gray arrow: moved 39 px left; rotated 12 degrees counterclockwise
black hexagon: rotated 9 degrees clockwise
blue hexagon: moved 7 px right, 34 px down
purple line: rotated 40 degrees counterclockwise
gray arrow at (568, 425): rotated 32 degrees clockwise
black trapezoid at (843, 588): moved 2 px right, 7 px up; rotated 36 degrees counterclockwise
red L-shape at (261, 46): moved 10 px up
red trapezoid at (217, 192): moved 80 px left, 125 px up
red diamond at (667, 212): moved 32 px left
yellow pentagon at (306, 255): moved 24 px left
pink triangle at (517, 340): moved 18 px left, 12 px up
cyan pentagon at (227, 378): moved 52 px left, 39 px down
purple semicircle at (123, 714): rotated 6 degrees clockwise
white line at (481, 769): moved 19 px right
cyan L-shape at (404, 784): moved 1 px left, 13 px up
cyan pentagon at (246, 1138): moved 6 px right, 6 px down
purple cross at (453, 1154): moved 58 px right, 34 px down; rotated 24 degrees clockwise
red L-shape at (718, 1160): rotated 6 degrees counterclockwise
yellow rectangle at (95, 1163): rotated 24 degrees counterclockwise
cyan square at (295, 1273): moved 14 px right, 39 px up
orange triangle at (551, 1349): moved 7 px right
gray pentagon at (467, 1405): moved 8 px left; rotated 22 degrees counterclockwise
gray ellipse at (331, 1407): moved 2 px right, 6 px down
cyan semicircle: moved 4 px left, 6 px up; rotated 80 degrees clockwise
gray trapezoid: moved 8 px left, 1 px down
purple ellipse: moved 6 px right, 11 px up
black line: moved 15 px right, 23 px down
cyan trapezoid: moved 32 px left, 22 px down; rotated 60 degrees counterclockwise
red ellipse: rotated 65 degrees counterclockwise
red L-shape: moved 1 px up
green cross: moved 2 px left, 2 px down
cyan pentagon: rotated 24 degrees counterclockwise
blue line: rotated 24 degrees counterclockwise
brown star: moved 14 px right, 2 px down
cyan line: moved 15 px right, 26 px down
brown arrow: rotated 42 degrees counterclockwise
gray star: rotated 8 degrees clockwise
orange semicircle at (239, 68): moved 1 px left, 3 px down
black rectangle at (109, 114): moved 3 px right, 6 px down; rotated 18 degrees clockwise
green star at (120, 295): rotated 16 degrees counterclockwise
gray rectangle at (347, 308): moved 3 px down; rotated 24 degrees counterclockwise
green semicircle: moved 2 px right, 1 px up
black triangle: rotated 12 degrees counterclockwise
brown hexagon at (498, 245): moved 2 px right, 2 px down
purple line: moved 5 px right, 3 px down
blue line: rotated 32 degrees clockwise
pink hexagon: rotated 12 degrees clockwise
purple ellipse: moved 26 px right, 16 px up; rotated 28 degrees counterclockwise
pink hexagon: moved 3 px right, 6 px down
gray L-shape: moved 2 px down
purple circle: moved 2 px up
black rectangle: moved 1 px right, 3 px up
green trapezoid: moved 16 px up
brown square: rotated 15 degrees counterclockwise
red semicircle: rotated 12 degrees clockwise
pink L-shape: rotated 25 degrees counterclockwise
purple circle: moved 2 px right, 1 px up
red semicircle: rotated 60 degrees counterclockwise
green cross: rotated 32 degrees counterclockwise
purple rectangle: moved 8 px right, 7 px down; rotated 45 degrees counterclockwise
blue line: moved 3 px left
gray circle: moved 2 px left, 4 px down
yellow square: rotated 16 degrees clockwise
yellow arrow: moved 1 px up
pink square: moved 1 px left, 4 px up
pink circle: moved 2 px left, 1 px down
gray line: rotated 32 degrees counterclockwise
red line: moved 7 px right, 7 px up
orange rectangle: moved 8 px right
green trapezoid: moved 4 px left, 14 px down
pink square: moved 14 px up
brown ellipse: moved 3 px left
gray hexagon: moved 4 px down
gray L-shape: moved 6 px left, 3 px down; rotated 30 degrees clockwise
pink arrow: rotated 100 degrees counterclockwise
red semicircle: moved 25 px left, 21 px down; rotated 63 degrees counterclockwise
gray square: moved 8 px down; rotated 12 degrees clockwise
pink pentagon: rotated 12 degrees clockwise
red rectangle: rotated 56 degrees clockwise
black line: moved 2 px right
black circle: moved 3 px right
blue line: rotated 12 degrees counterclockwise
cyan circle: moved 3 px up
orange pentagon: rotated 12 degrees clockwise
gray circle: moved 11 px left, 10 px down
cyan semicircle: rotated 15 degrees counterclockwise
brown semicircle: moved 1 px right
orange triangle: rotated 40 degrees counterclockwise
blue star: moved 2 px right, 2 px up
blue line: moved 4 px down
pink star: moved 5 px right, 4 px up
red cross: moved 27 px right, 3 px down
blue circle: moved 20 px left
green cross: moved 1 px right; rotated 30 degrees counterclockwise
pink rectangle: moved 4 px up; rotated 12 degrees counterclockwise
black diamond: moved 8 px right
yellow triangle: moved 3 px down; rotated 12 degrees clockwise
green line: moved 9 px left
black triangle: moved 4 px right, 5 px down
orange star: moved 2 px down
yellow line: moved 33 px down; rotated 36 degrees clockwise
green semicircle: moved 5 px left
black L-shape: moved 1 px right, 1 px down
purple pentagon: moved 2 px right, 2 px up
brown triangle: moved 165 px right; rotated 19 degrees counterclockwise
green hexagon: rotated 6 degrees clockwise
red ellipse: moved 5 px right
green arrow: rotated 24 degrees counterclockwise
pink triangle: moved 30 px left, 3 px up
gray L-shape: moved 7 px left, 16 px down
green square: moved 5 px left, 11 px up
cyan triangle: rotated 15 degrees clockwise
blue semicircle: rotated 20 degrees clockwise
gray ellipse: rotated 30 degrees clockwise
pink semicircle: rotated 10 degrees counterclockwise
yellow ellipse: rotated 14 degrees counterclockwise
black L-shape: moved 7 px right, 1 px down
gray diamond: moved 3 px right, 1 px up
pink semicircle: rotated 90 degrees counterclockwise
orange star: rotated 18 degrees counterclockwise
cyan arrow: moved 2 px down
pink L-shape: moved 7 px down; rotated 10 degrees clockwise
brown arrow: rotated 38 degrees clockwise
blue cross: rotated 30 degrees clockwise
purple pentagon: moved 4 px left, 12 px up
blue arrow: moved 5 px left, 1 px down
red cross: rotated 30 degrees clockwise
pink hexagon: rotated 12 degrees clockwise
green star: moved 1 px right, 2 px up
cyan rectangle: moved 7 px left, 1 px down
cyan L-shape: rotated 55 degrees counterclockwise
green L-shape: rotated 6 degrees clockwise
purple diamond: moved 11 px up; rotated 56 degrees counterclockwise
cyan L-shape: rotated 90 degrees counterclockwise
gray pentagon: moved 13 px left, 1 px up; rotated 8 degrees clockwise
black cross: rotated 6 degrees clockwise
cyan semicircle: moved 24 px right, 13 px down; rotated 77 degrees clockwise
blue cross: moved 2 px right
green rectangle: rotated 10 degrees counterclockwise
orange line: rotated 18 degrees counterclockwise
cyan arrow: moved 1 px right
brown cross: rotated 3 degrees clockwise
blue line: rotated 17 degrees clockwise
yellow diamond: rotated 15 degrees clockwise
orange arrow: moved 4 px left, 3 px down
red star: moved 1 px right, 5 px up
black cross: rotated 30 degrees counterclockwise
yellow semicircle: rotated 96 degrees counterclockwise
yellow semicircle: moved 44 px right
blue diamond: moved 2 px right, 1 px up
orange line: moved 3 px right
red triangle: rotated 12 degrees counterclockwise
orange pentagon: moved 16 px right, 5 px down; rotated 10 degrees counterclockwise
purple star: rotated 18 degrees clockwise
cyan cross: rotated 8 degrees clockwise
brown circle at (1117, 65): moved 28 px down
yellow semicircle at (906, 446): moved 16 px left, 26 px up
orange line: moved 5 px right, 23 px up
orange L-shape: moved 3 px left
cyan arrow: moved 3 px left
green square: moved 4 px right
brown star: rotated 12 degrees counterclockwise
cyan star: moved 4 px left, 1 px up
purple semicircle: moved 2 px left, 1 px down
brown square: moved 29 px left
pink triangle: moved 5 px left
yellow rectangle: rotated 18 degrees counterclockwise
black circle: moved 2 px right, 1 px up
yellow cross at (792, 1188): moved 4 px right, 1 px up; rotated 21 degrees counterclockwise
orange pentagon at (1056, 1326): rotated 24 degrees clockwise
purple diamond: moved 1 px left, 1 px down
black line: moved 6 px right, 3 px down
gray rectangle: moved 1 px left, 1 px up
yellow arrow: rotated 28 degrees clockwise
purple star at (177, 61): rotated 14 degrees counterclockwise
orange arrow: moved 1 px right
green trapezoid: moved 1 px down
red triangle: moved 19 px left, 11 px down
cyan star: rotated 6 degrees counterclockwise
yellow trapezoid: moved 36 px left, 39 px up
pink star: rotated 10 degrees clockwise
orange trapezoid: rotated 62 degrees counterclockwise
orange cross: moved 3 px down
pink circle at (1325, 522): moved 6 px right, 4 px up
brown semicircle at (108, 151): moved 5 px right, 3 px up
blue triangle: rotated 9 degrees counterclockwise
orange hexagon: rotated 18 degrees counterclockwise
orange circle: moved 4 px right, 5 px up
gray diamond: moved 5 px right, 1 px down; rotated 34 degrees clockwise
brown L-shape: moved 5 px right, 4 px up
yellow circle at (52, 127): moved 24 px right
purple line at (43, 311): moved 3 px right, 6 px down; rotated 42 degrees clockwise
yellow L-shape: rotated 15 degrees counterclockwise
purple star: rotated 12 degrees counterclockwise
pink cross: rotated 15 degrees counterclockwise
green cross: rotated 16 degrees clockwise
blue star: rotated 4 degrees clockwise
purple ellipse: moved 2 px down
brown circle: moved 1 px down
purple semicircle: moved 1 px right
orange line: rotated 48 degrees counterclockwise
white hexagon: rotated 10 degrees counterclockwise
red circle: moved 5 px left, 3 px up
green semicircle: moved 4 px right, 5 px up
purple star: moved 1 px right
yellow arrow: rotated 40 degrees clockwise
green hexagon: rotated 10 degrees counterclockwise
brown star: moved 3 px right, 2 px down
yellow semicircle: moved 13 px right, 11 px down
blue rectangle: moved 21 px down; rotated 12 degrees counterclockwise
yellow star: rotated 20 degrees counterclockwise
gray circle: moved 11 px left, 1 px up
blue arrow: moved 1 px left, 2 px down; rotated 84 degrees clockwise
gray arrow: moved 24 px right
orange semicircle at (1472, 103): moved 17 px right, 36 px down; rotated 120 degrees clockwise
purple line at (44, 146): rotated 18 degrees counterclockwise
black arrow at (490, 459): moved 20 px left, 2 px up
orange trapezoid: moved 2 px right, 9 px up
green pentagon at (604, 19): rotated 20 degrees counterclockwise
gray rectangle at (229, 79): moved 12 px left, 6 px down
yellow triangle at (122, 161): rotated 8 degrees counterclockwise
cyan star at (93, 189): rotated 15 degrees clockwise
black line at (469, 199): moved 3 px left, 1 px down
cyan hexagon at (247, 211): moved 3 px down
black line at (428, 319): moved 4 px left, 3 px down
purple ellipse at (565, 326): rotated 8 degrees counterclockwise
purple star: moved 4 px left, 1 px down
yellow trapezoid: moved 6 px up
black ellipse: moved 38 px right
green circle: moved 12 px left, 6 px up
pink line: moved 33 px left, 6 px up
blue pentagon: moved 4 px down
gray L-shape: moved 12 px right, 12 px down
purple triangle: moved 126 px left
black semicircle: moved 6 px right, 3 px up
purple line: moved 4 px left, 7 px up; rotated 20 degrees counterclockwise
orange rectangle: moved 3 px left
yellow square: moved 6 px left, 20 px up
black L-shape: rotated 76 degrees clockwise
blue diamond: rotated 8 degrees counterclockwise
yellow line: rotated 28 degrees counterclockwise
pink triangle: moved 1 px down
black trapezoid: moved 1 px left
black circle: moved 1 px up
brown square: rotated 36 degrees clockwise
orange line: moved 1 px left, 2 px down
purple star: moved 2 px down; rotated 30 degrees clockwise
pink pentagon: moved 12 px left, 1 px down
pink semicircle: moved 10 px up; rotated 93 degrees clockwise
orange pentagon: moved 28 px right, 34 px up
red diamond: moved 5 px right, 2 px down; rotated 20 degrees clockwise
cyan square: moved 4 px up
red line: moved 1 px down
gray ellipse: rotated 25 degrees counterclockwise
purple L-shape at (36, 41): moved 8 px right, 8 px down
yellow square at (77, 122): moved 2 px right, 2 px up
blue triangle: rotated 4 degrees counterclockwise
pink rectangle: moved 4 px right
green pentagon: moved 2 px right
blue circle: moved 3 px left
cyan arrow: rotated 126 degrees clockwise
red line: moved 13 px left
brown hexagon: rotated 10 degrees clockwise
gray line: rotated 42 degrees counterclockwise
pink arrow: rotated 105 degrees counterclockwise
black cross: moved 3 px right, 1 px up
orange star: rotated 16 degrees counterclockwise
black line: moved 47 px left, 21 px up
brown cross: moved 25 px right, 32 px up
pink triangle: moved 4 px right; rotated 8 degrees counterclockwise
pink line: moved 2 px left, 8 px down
____
ABOUT THIS EXERCISE |
Print the lines above from the one with "black diamond: moved 8 px right" through the one with "red cross: rotated 30 degrees clockwise", both included, exactly as written and nothing more.

TASK OUTPUT |
black diamond: moved 8 px right
yellow triangle: moved 3 px down; rotated 12 degrees clockwise
green line: moved 9 px left
black triangle: moved 4 px right, 5 px down
orange star: moved 2 px down
yellow line: moved 33 px down; rotated 36 degrees clockwise
green semicircle: moved 5 px left
black L-shape: moved 1 px right, 1 px down
purple pentagon: moved 2 px right, 2 px up
brown triangle: moved 165 px right; rotated 19 degrees counterclockwise
green hexagon: rotated 6 degrees clockwise
red ellipse: moved 5 px right
green arrow: rotated 24 degrees counterclockwise
pink triangle: moved 30 px left, 3 px up
gray L-shape: moved 7 px left, 16 px down
green square: moved 5 px left, 11 px up
cyan triangle: rotated 15 degrees clockwise
blue semicircle: rotated 20 degrees clockwise
gray ellipse: rotated 30 degrees clockwise
pink semicircle: rotated 10 degrees counterclockwise
yellow ellipse: rotated 14 degrees counterclockwise
black L-shape: moved 7 px right, 1 px down
gray diamond: moved 3 px right, 1 px up
pink semicircle: rotated 90 degrees counterclockwise
orange star: rotated 18 degrees counterclockwise
cyan arrow: moved 2 px down
pink L-shape: moved 7 px down; rotated 10 degrees clockwise
brown arrow: rotated 38 degrees clockwise
blue cross: rotated 30 degrees clockwise
purple pentagon: moved 4 px left, 12 px up
blue arrow: moved 5 px left, 1 px down
red cross: rotated 30 degrees clockwise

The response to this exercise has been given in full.